(Brief) Your output should be the lines from the one with "POT1 pin SIG: D2 -> RX" through the last line of the records below, exactly as written, minus the pictures.

────────────────────

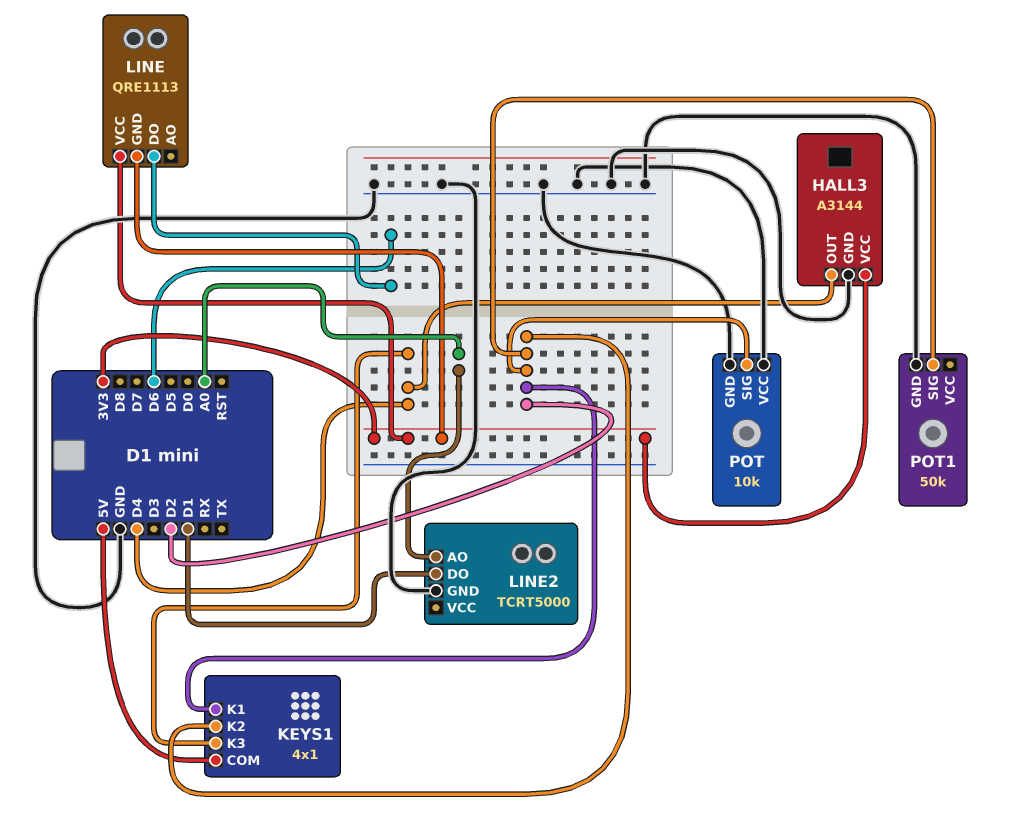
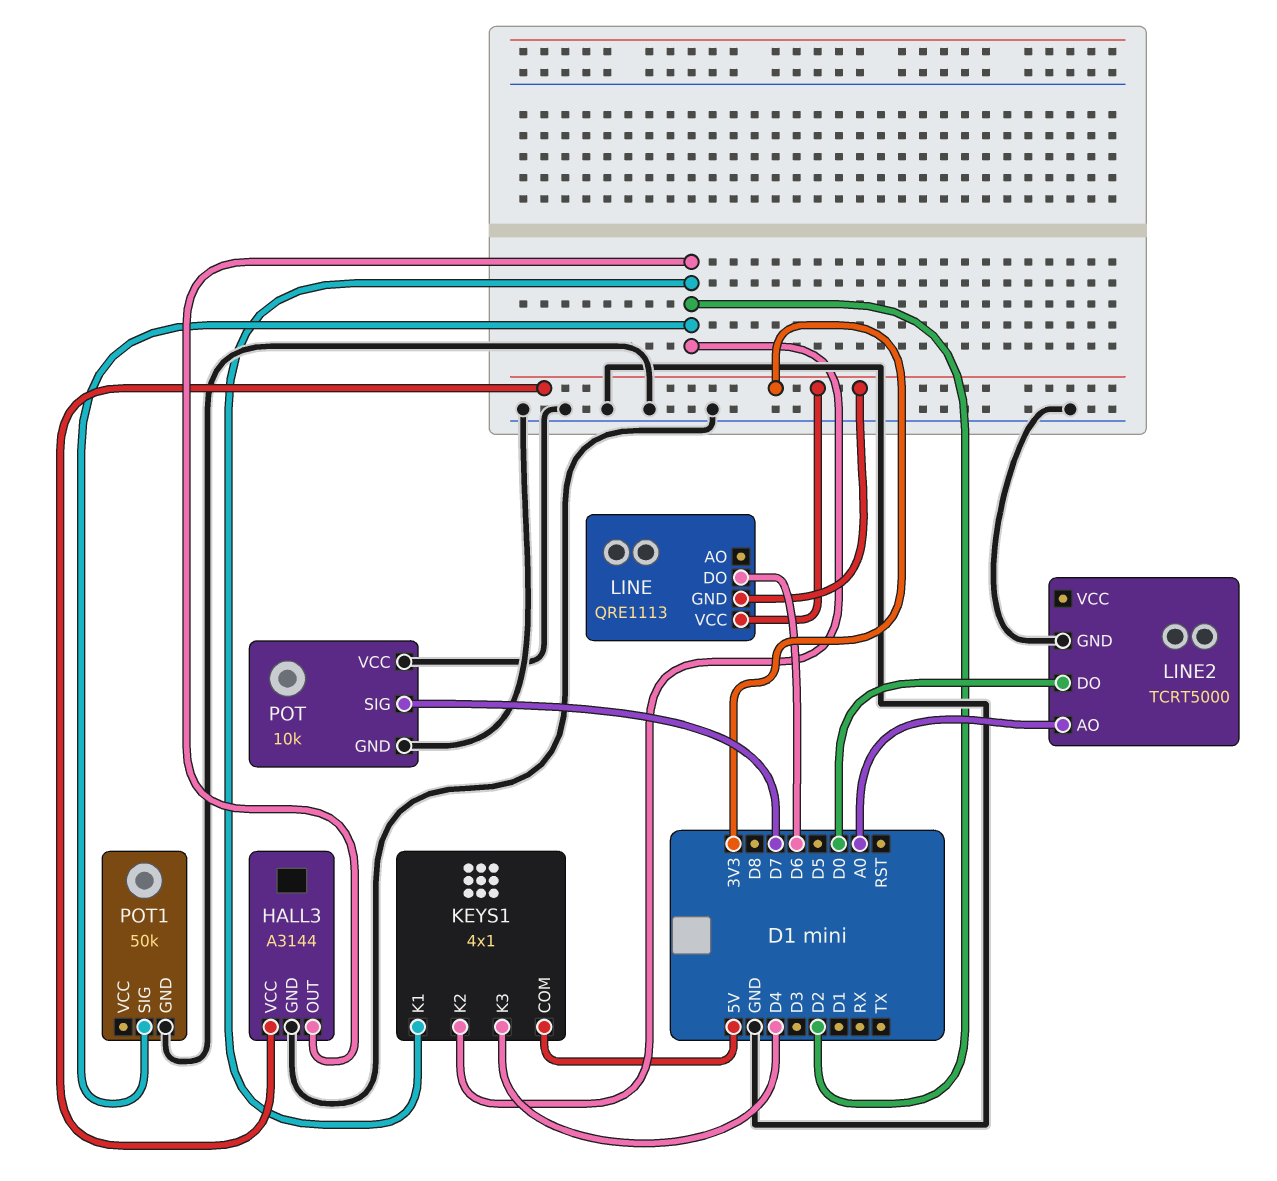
HALL3 pin OUT: D4 -> D2
LINE2 pin DO: D1 -> D0
POT pin SIG: D2 -> D7

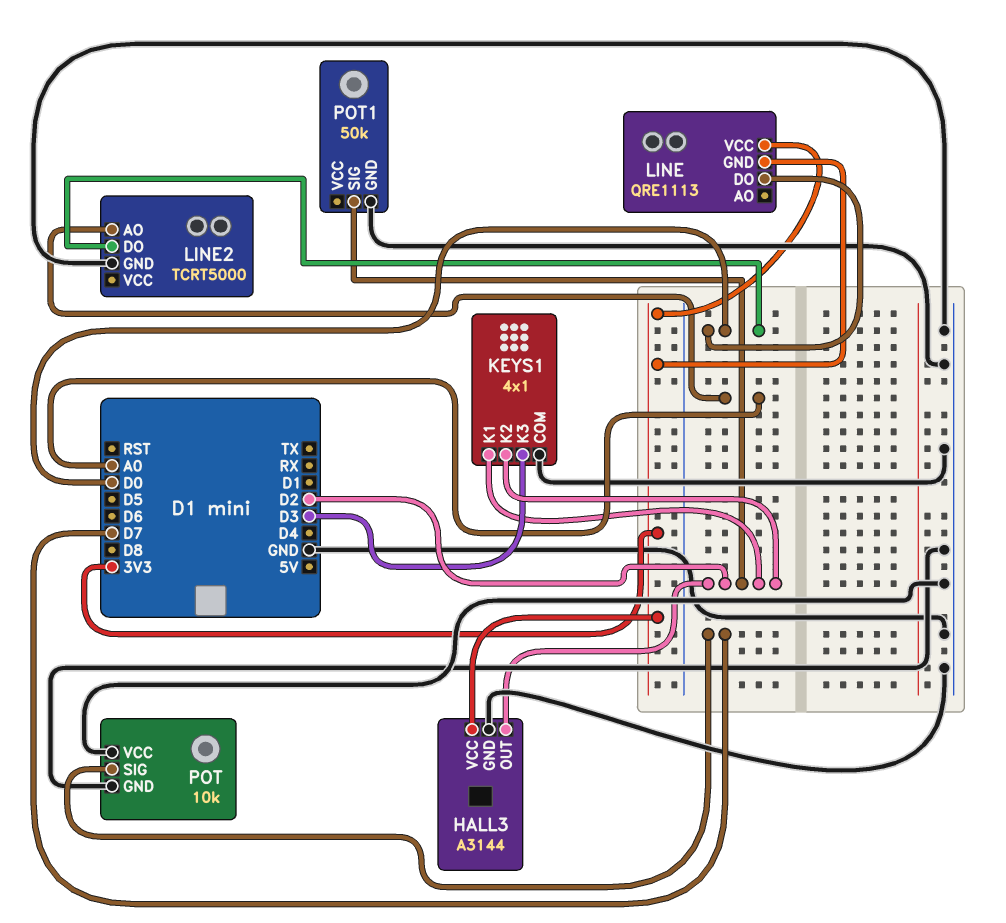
KEYS1 pin COM: 5V -> GND
KEYS1 pin K3: D4 -> D3
LINE pin DO: D6 -> D0

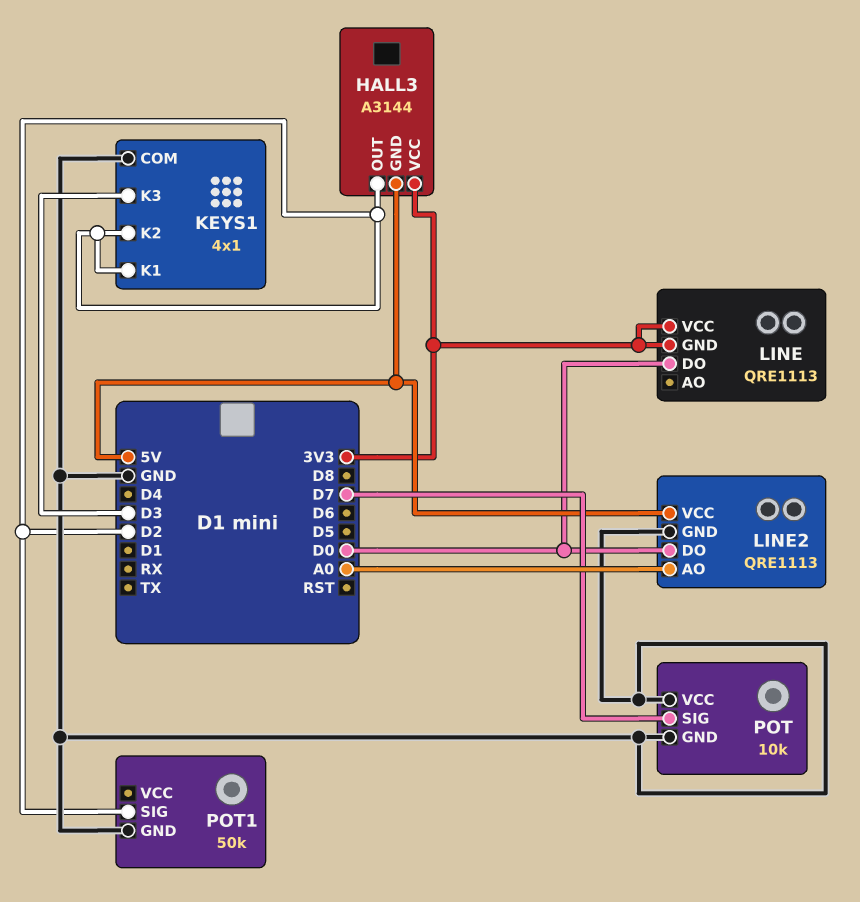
HALL3 pin GND: GND -> 5V
LINE2: TCRT5000 -> QRE1113
LINE2 pin VCC: none -> 5V

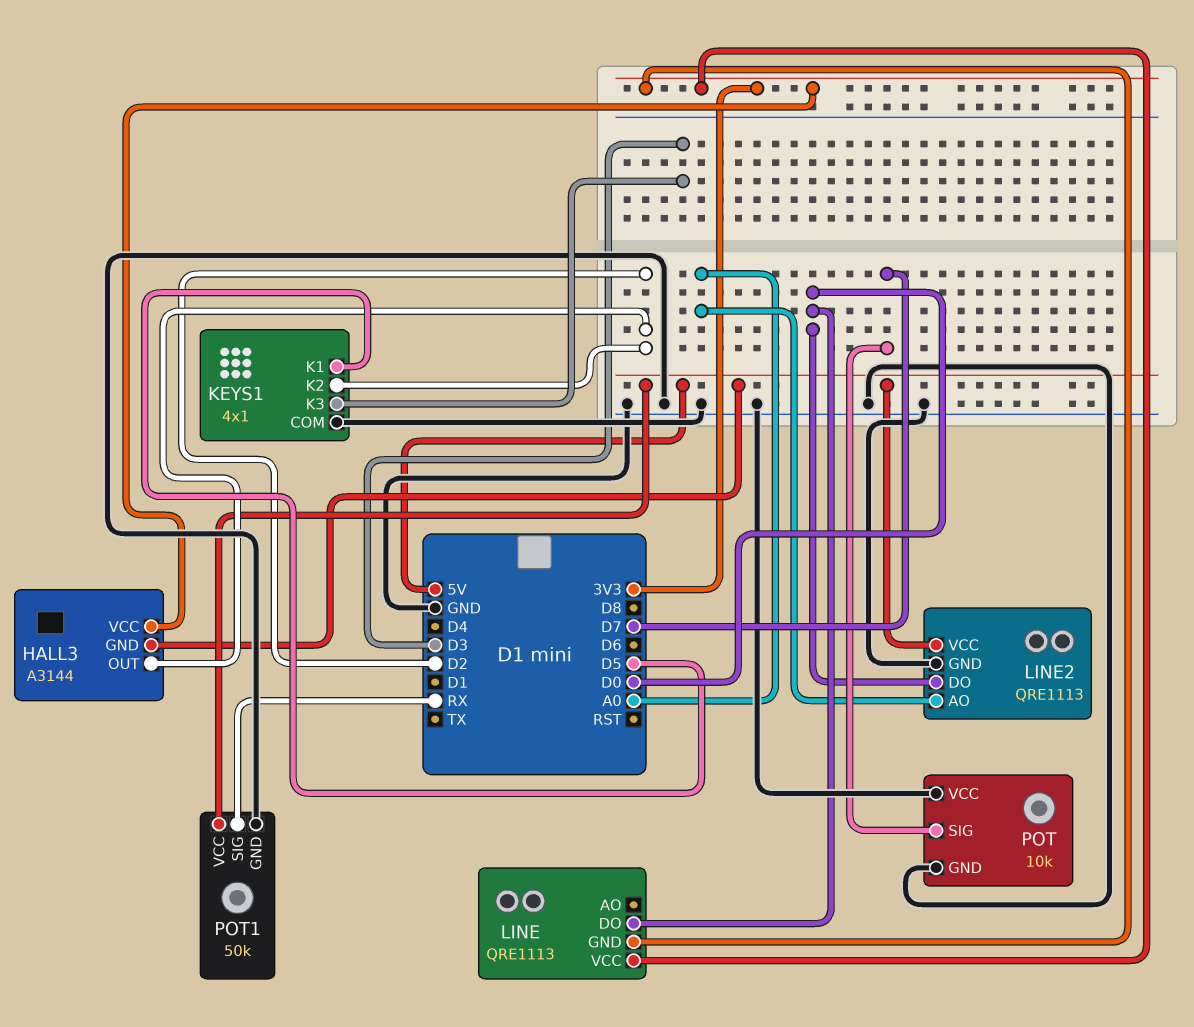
KEYS1 pin K1: D2 -> D5
POT1 pin SIG: D2 -> RX
POT1 pin VCC: none -> 5V

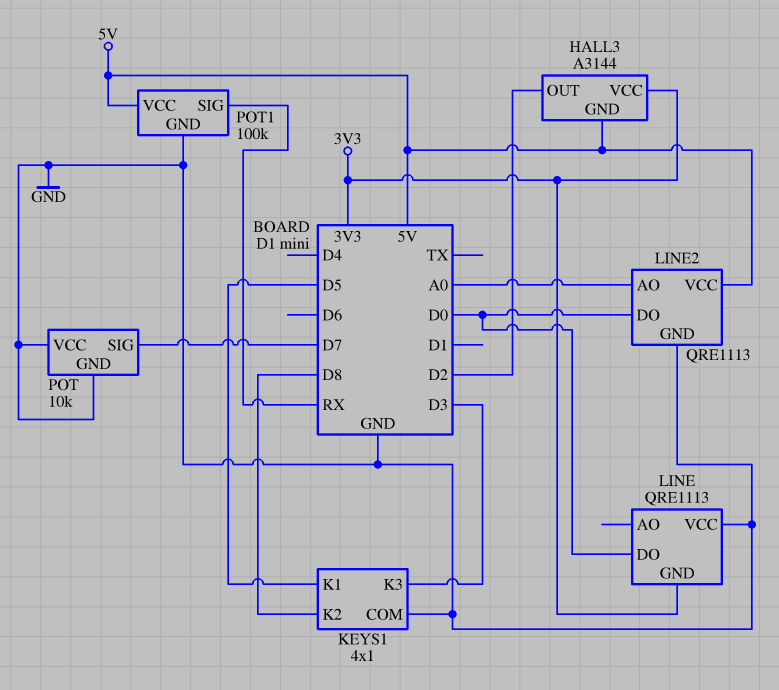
KEYS1 pin K2: D2 -> D8
LINE pin VCC: 3V3 -> GND
POT1: 50k -> 100k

────────────────────

(Written answer)
POT1 pin SIG: D2 -> RX
POT1 pin VCC: none -> 5V

KEYS1 pin K2: D2 -> D8
LINE pin VCC: 3V3 -> GND
POT1: 50k -> 100k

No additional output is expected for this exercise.